Your instructions: Your output must reproduce all the records below precisely and contain no pictures.

━━━━━ Data to process

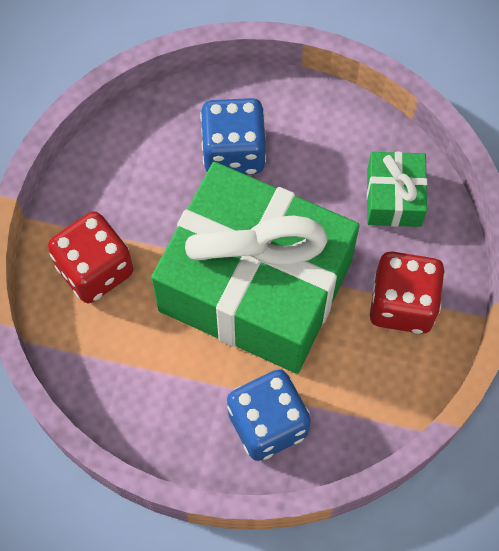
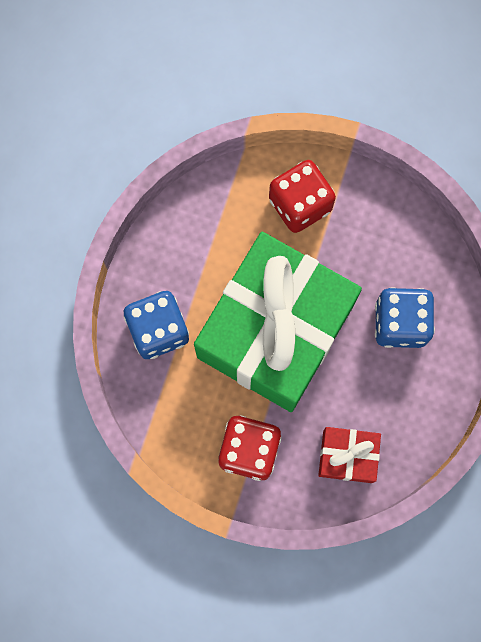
camera: 95 degrees right, 10 degrees up
green gift [367,152,427,227] -> red gift [318,427,381,483]

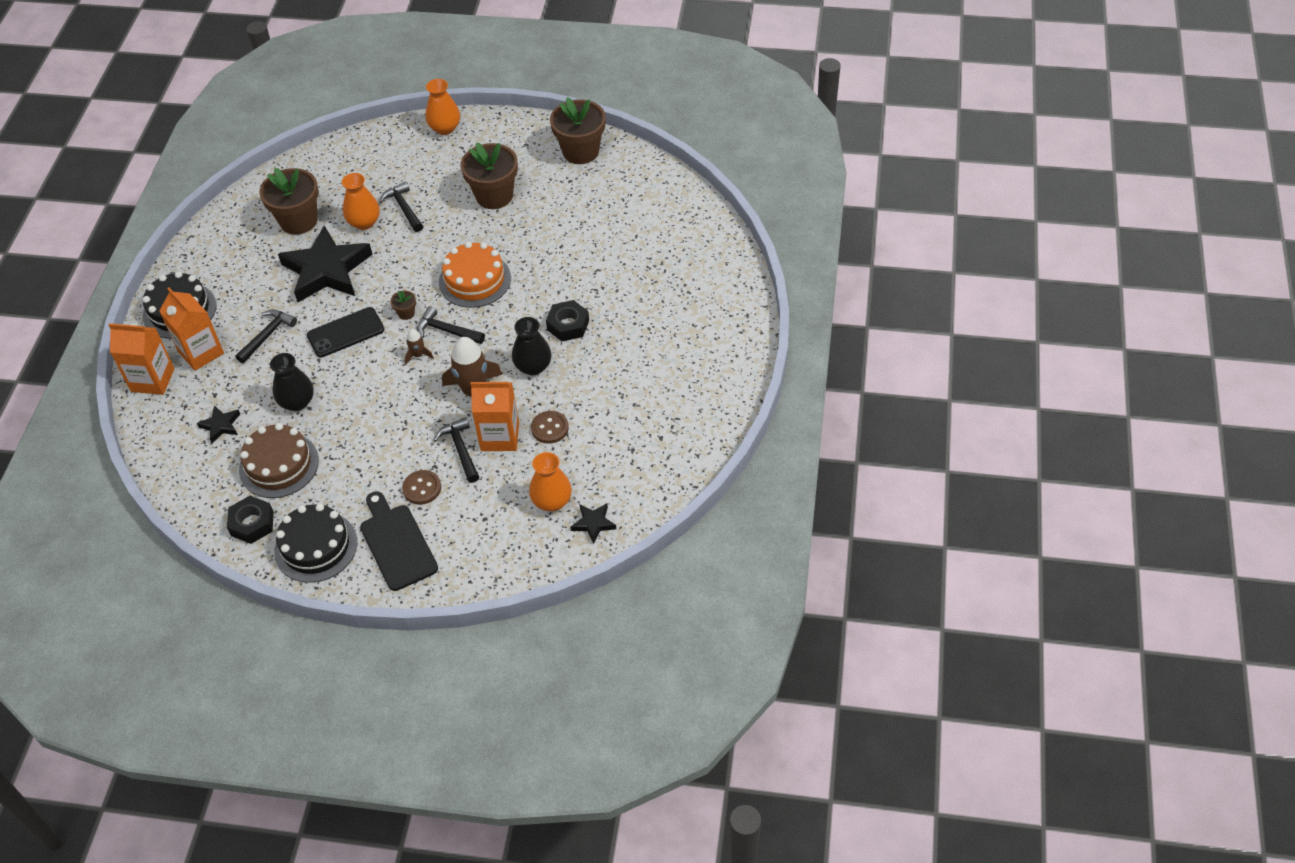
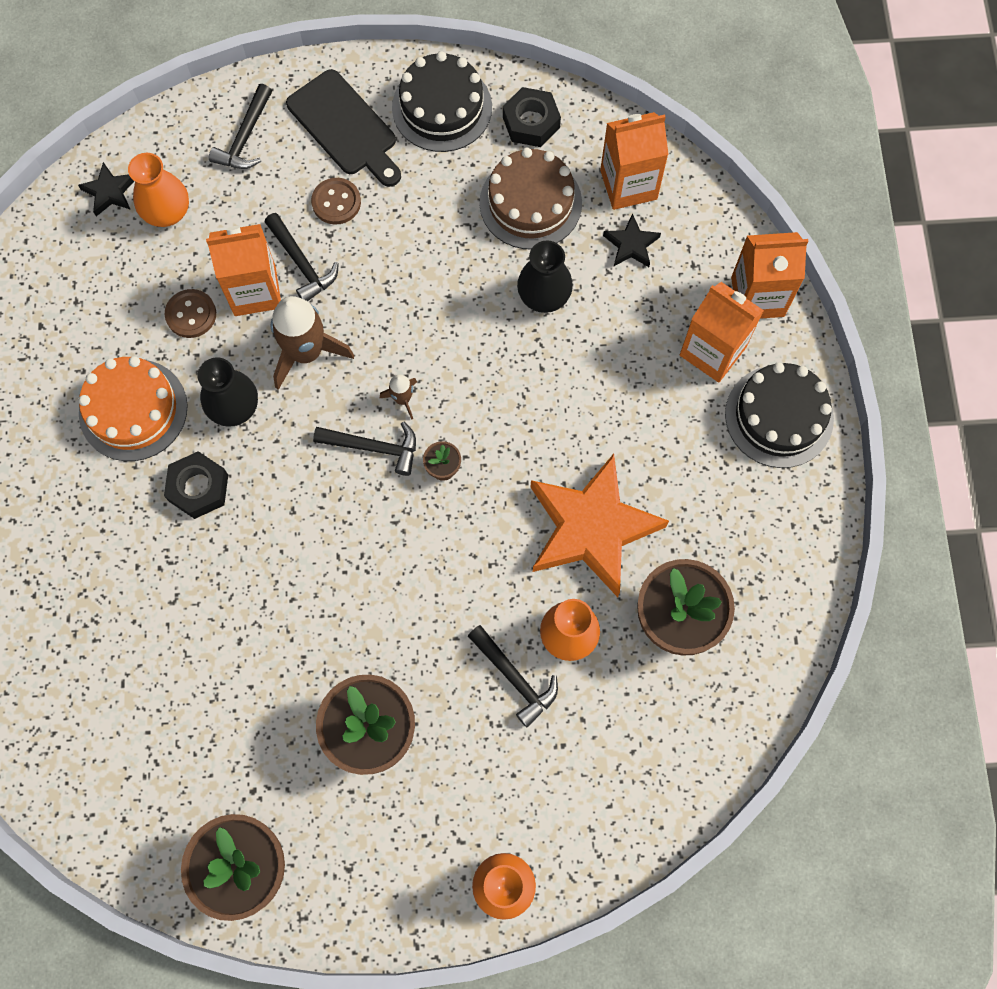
camera: 165 degrees right, 20 degrees up
black hammer [235,310,297,363] -> black hammer moved to [209,84,272,169]
black star [278,226,373,302] -> orange star [530,454,669,597]
black phone [307,307,385,358] -> none
orange cake [439,242,511,308] -> orange cake moved to [78,356,188,461]
none -> orange carton [600,112,669,210]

━━━━━━━━━━

Exercise output:
camera: 95 degrees right, 10 degrees up
green gift [367,152,427,227] -> red gift [318,427,381,483]

camera: 165 degrees right, 20 degrees up
black hammer [235,310,297,363] -> black hammer moved to [209,84,272,169]
black star [278,226,373,302] -> orange star [530,454,669,597]
black phone [307,307,385,358] -> none
orange cake [439,242,511,308] -> orange cake moved to [78,356,188,461]
none -> orange carton [600,112,669,210]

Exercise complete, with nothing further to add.